What the task requires ::
Go through the data and retrieve each line that includes the string "screwdriver".

Record excerpts ::
================

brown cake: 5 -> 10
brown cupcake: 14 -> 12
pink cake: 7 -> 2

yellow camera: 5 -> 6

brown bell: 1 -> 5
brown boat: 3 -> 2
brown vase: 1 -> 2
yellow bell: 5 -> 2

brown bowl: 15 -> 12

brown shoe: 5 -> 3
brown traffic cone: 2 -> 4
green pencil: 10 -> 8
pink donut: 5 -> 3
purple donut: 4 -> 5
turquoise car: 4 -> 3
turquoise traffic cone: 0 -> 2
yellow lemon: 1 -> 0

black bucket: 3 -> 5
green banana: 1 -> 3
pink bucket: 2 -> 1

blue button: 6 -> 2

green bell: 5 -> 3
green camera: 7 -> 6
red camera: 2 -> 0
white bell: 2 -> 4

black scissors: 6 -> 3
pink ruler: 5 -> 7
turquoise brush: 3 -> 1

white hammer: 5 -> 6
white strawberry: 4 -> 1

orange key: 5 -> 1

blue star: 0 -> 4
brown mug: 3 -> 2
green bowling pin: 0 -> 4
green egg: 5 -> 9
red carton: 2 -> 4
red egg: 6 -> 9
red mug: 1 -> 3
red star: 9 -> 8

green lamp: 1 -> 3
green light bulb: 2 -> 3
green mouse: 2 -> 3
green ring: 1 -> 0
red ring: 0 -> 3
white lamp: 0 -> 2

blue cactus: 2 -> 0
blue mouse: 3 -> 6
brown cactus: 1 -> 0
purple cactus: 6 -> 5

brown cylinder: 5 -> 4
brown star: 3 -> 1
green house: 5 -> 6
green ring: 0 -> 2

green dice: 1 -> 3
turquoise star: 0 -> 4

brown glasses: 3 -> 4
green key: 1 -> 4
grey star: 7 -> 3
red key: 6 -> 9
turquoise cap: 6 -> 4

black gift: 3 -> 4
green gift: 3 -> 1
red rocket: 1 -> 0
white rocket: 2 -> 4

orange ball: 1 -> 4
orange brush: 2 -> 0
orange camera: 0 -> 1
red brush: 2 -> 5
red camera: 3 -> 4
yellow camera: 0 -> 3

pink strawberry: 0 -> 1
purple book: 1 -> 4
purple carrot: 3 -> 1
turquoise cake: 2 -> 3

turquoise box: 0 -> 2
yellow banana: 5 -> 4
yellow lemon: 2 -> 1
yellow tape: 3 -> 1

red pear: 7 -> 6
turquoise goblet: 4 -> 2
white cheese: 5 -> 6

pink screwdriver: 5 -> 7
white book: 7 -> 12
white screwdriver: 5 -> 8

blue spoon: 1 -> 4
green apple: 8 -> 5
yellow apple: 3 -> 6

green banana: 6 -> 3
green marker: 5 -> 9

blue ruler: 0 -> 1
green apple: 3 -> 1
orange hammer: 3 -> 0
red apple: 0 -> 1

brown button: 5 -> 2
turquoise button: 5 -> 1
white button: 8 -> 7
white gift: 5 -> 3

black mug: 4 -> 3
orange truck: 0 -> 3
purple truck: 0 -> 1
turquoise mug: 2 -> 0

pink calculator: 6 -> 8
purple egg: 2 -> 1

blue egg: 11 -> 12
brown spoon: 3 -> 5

================

Answer box ::
pink screwdriver: 5 -> 7
white screwdriver: 5 -> 8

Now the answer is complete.